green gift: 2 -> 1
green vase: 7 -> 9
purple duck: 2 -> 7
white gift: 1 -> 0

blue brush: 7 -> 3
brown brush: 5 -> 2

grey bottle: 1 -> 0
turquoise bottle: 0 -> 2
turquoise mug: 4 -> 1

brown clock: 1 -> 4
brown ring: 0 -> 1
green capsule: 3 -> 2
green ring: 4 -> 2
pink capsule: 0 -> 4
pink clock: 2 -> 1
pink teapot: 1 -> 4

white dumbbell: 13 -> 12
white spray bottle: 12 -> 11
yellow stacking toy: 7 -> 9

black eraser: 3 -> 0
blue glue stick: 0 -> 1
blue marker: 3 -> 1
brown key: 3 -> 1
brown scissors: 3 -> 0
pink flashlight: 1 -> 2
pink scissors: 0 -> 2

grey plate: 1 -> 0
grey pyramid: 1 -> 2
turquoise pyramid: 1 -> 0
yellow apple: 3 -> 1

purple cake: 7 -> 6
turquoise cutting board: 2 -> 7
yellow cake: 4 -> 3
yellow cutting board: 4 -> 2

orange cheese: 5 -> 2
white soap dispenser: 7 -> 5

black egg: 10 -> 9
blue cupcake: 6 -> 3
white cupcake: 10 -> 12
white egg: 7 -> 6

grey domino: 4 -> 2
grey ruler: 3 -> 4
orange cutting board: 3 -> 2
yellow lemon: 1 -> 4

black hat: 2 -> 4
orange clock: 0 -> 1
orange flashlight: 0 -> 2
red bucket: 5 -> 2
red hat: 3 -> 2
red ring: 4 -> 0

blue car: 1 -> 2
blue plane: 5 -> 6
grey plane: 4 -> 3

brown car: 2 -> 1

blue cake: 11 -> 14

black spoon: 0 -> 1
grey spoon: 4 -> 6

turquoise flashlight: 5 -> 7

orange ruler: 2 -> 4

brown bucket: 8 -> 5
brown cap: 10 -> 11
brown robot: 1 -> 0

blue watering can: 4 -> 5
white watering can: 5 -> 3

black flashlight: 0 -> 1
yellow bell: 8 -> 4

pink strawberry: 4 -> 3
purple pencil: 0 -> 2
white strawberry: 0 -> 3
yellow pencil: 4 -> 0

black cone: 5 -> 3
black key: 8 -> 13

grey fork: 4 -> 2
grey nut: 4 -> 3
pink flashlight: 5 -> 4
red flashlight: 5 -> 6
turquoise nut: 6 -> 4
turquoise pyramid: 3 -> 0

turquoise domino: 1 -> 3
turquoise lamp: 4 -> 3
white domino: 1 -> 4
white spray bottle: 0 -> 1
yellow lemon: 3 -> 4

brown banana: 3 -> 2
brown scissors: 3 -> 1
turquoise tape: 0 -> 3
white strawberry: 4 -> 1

• • •

Beginning at the line above that contains "purple cake: 7 -> 6", return each line exactly through the line that contains "black hat: 2 -> 4", and no others.

purple cake: 7 -> 6
turquoise cutting board: 2 -> 7
yellow cake: 4 -> 3
yellow cutting board: 4 -> 2

orange cheese: 5 -> 2
white soap dispenser: 7 -> 5

black egg: 10 -> 9
blue cupcake: 6 -> 3
white cupcake: 10 -> 12
white egg: 7 -> 6

grey domino: 4 -> 2
grey ruler: 3 -> 4
orange cutting board: 3 -> 2
yellow lemon: 1 -> 4

black hat: 2 -> 4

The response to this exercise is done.